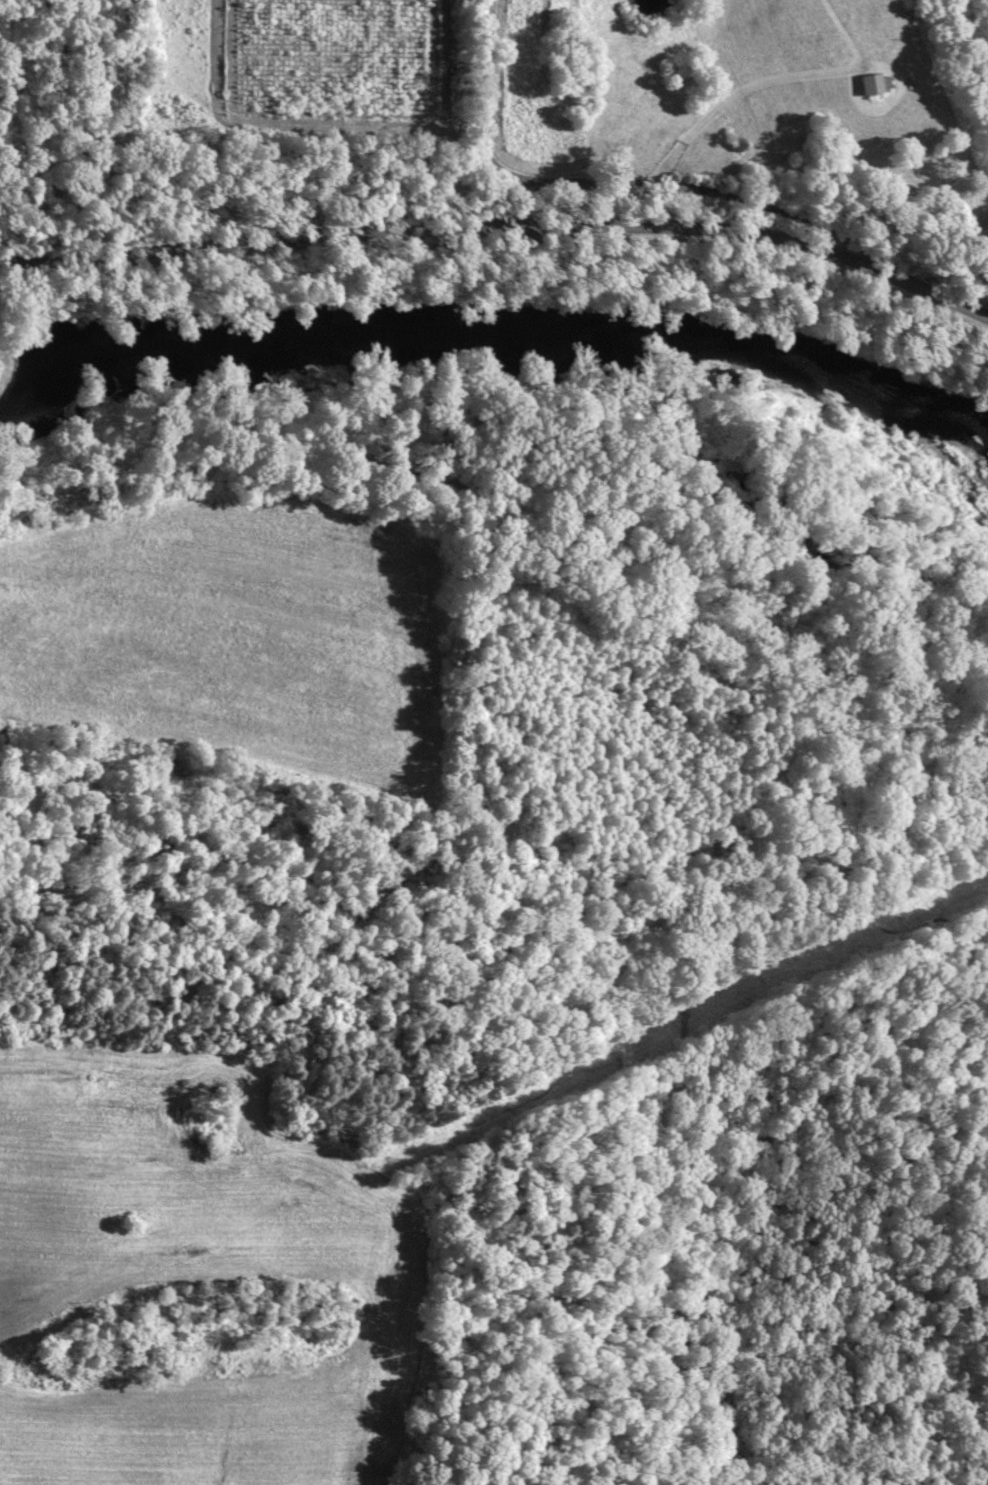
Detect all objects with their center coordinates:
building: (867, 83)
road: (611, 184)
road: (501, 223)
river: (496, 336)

** TASK PROMPT **
Output each record above word for word, leaving out images.

** RESPONSE TO THE TASK **
Detect all objects with their center coordinates:
building: (867, 83)
road: (611, 184)
road: (501, 223)
river: (496, 336)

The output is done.